#### [Records to use]

☆ ☆ ☆ ☆ ☆

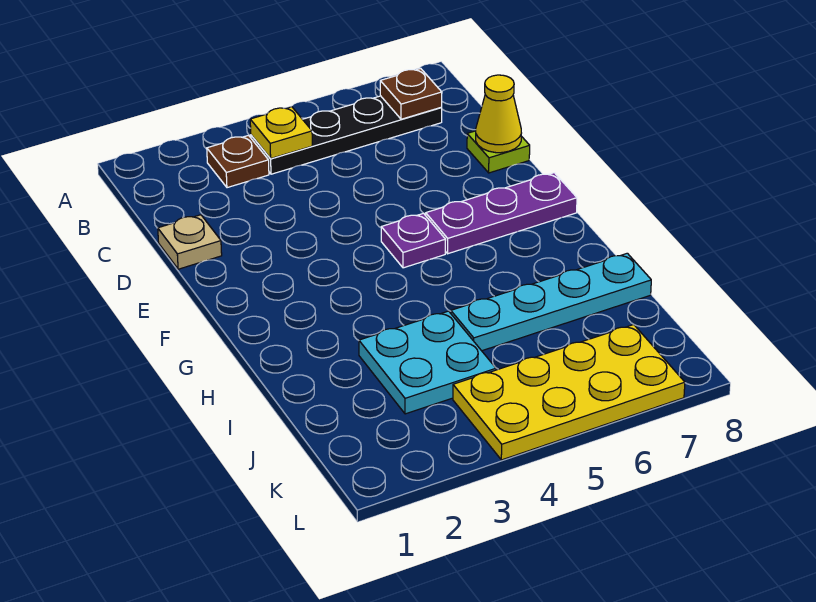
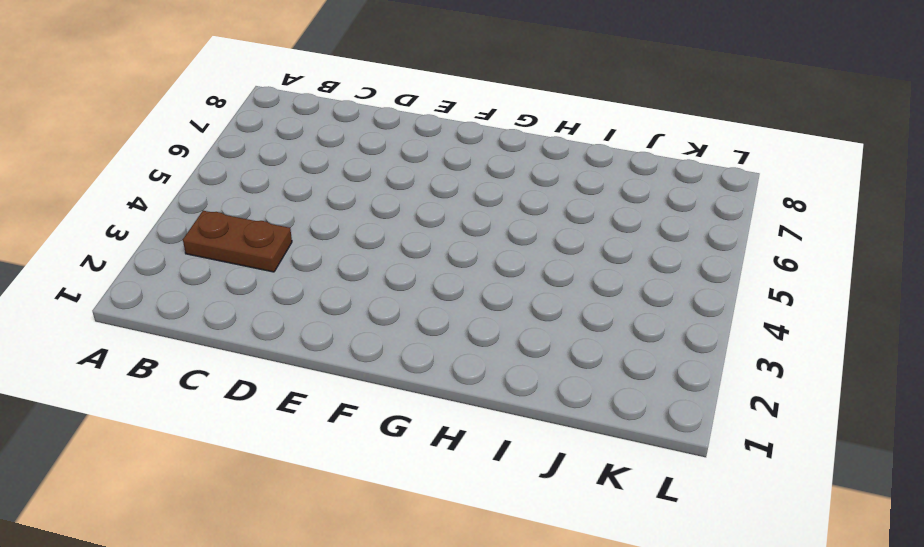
brown plate B3:C3 level 1 -> brown plate B3 level 1
none -> black plate B4:B7 level 1
none -> tan plate D1 level 1
none -> lime plate D8 level 1

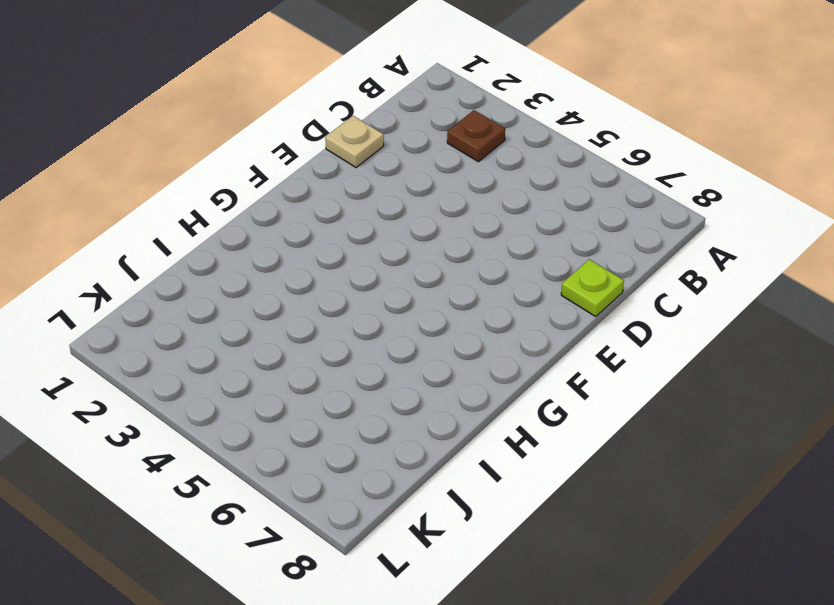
none -> black plate B4:B7 level 1
none -> purple plate F5 level 1
none -> purple plate F6:F8 level 1

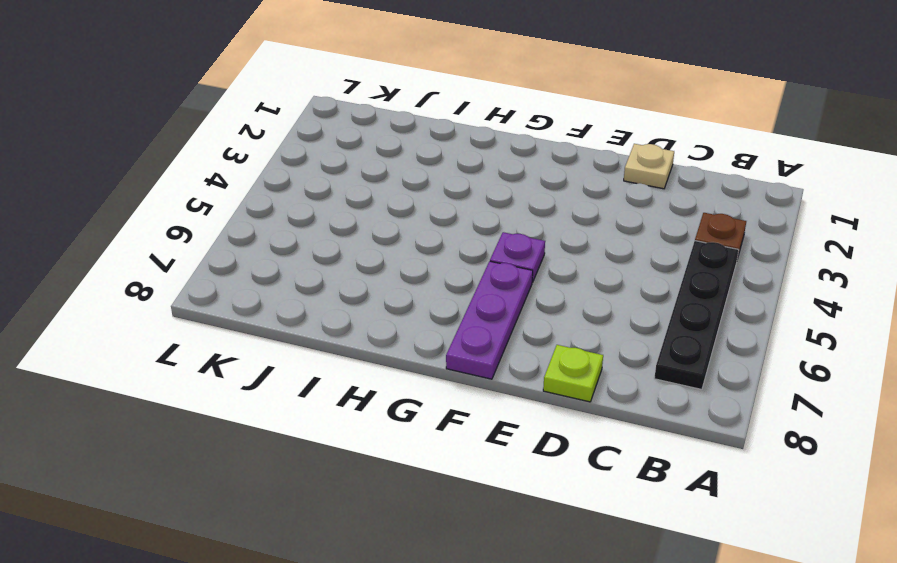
none -> cyan plate I3:J4 level 1
none -> cyan plate I5:I8 level 1
none -> yellow plate K4:L7 level 1

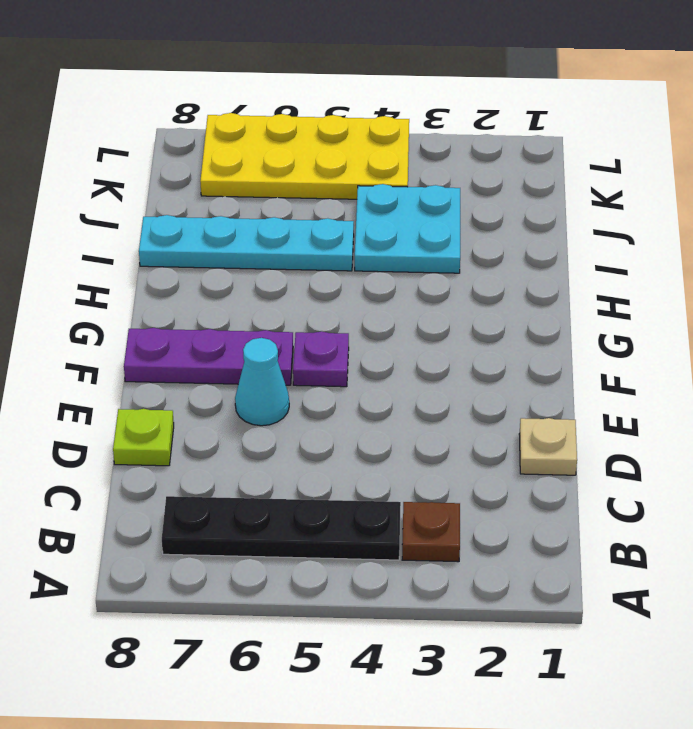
cyan cone E6 level 1 -> none
none -> yellow plate B4 level 2
none -> brown plate B7 level 2
none -> yellow cone D8 level 2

☆ ☆ ☆ ☆ ☆

#### [Exercise prompt]
Only lines containing the string "cone" are needed. Pull each of them out of the records above.

#### [Your response]
cyan cone E6 level 1 -> none
none -> yellow cone D8 level 2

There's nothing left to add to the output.